** START MATERIAL SUPPLIED **
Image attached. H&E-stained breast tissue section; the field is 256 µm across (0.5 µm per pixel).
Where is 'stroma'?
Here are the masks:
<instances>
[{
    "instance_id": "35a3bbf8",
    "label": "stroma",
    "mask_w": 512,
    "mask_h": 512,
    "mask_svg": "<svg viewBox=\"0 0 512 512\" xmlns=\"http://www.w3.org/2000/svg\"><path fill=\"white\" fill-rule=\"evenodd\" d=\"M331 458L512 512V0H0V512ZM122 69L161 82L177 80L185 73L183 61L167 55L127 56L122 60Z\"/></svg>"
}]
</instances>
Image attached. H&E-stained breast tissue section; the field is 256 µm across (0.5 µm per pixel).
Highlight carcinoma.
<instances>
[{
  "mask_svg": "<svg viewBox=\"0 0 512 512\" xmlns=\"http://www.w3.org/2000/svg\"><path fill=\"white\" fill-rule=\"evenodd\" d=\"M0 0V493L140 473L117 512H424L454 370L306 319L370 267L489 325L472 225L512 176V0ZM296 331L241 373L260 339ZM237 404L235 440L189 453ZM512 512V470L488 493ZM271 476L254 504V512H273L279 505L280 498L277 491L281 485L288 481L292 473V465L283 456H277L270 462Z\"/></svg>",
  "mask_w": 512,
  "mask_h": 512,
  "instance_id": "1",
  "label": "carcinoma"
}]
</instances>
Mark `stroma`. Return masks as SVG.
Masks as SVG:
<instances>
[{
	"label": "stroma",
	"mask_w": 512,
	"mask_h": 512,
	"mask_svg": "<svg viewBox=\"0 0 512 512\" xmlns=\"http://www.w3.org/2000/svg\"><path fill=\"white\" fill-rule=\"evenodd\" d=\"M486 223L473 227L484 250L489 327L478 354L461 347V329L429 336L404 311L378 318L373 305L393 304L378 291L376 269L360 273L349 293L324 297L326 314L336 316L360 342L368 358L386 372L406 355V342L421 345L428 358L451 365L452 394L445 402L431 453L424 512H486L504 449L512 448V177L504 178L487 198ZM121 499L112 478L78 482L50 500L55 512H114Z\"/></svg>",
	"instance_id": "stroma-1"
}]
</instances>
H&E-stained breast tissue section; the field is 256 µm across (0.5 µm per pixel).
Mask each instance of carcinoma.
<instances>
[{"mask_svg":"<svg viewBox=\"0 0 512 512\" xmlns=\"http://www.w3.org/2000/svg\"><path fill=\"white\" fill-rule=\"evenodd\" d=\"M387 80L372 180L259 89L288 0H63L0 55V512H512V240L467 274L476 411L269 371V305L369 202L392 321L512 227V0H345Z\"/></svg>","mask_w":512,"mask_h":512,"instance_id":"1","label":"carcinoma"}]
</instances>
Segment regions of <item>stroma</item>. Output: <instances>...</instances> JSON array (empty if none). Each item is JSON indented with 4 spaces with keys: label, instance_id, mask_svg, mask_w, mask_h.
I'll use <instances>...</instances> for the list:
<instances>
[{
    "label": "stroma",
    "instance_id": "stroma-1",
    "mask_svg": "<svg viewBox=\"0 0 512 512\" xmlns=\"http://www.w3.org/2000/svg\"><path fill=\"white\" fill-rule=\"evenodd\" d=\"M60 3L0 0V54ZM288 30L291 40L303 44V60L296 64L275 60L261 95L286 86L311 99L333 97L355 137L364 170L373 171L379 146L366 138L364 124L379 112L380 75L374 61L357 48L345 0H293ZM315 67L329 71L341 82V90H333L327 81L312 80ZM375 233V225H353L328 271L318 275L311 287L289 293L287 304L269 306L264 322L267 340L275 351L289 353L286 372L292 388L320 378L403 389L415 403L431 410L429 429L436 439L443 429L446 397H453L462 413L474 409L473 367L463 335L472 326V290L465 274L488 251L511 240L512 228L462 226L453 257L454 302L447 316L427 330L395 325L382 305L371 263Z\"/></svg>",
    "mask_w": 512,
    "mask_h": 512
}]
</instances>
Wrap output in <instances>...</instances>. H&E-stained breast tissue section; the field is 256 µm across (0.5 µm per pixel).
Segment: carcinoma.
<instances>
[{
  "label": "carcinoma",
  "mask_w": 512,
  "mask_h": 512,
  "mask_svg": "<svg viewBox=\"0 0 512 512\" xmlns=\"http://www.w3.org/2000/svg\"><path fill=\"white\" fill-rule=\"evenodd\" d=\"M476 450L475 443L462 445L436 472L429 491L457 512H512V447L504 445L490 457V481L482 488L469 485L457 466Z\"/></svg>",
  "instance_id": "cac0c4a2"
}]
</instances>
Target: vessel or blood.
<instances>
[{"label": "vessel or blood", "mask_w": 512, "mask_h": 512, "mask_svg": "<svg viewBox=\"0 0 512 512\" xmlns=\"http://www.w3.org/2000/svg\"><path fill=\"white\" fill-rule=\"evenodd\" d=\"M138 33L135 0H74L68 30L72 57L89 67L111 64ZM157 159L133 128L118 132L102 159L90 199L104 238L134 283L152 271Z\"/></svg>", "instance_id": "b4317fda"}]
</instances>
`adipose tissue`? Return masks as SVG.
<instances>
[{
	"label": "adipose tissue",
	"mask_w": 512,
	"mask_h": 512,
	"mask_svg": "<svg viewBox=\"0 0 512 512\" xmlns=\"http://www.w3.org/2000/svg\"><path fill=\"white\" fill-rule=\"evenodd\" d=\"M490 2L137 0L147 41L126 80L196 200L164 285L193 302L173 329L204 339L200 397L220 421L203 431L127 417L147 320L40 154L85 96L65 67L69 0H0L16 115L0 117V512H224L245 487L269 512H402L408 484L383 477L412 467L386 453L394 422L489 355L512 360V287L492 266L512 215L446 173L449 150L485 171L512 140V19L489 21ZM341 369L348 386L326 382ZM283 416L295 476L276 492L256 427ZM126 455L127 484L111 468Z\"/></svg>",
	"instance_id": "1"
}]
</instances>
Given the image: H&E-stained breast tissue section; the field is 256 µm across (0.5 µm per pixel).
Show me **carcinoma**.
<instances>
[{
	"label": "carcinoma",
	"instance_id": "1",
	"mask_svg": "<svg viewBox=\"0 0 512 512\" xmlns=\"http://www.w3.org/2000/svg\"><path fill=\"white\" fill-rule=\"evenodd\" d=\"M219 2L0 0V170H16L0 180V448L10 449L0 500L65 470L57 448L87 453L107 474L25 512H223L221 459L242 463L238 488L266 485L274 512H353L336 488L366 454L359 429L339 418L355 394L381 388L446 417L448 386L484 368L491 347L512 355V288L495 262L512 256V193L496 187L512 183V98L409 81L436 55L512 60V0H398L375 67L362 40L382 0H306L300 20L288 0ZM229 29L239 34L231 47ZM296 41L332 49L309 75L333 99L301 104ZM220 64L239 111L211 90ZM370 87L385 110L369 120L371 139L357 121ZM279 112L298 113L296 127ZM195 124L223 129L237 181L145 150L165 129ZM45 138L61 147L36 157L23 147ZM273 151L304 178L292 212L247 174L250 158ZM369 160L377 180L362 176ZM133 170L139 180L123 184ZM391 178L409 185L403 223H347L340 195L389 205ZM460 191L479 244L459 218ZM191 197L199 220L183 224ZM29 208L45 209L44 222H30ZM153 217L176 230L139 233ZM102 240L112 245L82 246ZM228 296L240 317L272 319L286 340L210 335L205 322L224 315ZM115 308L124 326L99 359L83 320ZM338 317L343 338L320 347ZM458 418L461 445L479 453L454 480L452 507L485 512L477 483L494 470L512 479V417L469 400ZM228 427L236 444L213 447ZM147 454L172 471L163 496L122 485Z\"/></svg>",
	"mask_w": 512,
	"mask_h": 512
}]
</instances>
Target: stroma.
** END MATERIAL SUPPLIED **
EXERCISE OBJECTIVE:
Report all lines of the data that include the word "across".

SOLUTION TO THE EXERCISE:
Image attached. H&E-stained breast tissue section; the field is 256 µm across (0.5 µm per pixel).
Image attached. H&E-stained breast tissue section; the field is 256 µm across (0.5 µm per pixel).
H&E-stained breast tissue section; the field is 256 µm across (0.5 µm per pixel).
Wrap output in <instances>...</instances>. H&E-stained breast tissue section; the field is 256 µm across (0.5 µm per pixel).
Given the image: H&E-stained breast tissue section; the field is 256 µm across (0.5 µm per pixel).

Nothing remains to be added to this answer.